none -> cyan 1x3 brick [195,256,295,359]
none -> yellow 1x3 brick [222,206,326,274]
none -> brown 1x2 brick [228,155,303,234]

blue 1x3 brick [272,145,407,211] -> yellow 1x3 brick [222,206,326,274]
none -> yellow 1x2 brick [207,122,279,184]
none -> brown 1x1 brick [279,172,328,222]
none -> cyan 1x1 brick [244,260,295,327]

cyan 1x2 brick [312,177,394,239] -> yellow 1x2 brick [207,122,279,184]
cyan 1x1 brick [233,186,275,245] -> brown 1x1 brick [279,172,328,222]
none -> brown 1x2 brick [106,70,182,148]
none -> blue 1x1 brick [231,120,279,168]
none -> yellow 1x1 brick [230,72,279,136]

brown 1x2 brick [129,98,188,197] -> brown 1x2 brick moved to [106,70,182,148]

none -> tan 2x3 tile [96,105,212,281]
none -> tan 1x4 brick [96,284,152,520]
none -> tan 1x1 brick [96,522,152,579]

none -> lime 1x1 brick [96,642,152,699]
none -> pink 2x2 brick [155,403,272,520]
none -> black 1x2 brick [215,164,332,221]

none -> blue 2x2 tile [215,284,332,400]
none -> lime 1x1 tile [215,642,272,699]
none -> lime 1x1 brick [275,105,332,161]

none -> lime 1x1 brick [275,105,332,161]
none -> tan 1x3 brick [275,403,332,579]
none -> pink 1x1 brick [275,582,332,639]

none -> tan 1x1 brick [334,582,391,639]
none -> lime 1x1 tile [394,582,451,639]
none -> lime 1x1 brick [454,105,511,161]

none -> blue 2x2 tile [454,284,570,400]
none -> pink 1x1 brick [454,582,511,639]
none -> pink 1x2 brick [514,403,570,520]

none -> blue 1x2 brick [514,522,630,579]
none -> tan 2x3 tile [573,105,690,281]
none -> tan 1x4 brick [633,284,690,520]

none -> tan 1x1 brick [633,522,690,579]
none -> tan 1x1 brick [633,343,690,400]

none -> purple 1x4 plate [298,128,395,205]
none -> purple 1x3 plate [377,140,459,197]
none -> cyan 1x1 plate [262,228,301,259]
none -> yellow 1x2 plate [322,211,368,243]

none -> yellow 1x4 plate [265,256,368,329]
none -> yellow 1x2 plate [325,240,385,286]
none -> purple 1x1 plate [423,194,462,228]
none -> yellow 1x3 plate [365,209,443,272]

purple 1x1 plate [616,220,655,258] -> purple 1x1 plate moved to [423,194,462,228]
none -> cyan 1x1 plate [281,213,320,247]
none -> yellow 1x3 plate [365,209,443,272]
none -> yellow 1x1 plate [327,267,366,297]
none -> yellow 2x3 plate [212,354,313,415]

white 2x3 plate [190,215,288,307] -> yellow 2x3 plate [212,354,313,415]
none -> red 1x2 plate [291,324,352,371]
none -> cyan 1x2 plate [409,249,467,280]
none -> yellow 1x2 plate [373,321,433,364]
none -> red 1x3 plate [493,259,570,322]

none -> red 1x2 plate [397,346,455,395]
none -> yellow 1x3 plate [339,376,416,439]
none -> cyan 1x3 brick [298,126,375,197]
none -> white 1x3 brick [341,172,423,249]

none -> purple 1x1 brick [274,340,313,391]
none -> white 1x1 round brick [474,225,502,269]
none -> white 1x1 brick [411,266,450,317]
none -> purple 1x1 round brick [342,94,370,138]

Task details »
The entries above need to be transcribed with no differences at all.

Solution to this task »
none -> cyan 1x3 brick [195,256,295,359]
none -> yellow 1x3 brick [222,206,326,274]
none -> brown 1x2 brick [228,155,303,234]

blue 1x3 brick [272,145,407,211] -> yellow 1x3 brick [222,206,326,274]
none -> yellow 1x2 brick [207,122,279,184]
none -> brown 1x1 brick [279,172,328,222]
none -> cyan 1x1 brick [244,260,295,327]

cyan 1x2 brick [312,177,394,239] -> yellow 1x2 brick [207,122,279,184]
cyan 1x1 brick [233,186,275,245] -> brown 1x1 brick [279,172,328,222]
none -> brown 1x2 brick [106,70,182,148]
none -> blue 1x1 brick [231,120,279,168]
none -> yellow 1x1 brick [230,72,279,136]

brown 1x2 brick [129,98,188,197] -> brown 1x2 brick moved to [106,70,182,148]

none -> tan 2x3 tile [96,105,212,281]
none -> tan 1x4 brick [96,284,152,520]
none -> tan 1x1 brick [96,522,152,579]

none -> lime 1x1 brick [96,642,152,699]
none -> pink 2x2 brick [155,403,272,520]
none -> black 1x2 brick [215,164,332,221]

none -> blue 2x2 tile [215,284,332,400]
none -> lime 1x1 tile [215,642,272,699]
none -> lime 1x1 brick [275,105,332,161]

none -> lime 1x1 brick [275,105,332,161]
none -> tan 1x3 brick [275,403,332,579]
none -> pink 1x1 brick [275,582,332,639]

none -> tan 1x1 brick [334,582,391,639]
none -> lime 1x1 tile [394,582,451,639]
none -> lime 1x1 brick [454,105,511,161]

none -> blue 2x2 tile [454,284,570,400]
none -> pink 1x1 brick [454,582,511,639]
none -> pink 1x2 brick [514,403,570,520]

none -> blue 1x2 brick [514,522,630,579]
none -> tan 2x3 tile [573,105,690,281]
none -> tan 1x4 brick [633,284,690,520]

none -> tan 1x1 brick [633,522,690,579]
none -> tan 1x1 brick [633,343,690,400]

none -> purple 1x4 plate [298,128,395,205]
none -> purple 1x3 plate [377,140,459,197]
none -> cyan 1x1 plate [262,228,301,259]
none -> yellow 1x2 plate [322,211,368,243]

none -> yellow 1x4 plate [265,256,368,329]
none -> yellow 1x2 plate [325,240,385,286]
none -> purple 1x1 plate [423,194,462,228]
none -> yellow 1x3 plate [365,209,443,272]

purple 1x1 plate [616,220,655,258] -> purple 1x1 plate moved to [423,194,462,228]
none -> cyan 1x1 plate [281,213,320,247]
none -> yellow 1x3 plate [365,209,443,272]
none -> yellow 1x1 plate [327,267,366,297]
none -> yellow 2x3 plate [212,354,313,415]

white 2x3 plate [190,215,288,307] -> yellow 2x3 plate [212,354,313,415]
none -> red 1x2 plate [291,324,352,371]
none -> cyan 1x2 plate [409,249,467,280]
none -> yellow 1x2 plate [373,321,433,364]
none -> red 1x3 plate [493,259,570,322]

none -> red 1x2 plate [397,346,455,395]
none -> yellow 1x3 plate [339,376,416,439]
none -> cyan 1x3 brick [298,126,375,197]
none -> white 1x3 brick [341,172,423,249]

none -> purple 1x1 brick [274,340,313,391]
none -> white 1x1 round brick [474,225,502,269]
none -> white 1x1 brick [411,266,450,317]
none -> purple 1x1 round brick [342,94,370,138]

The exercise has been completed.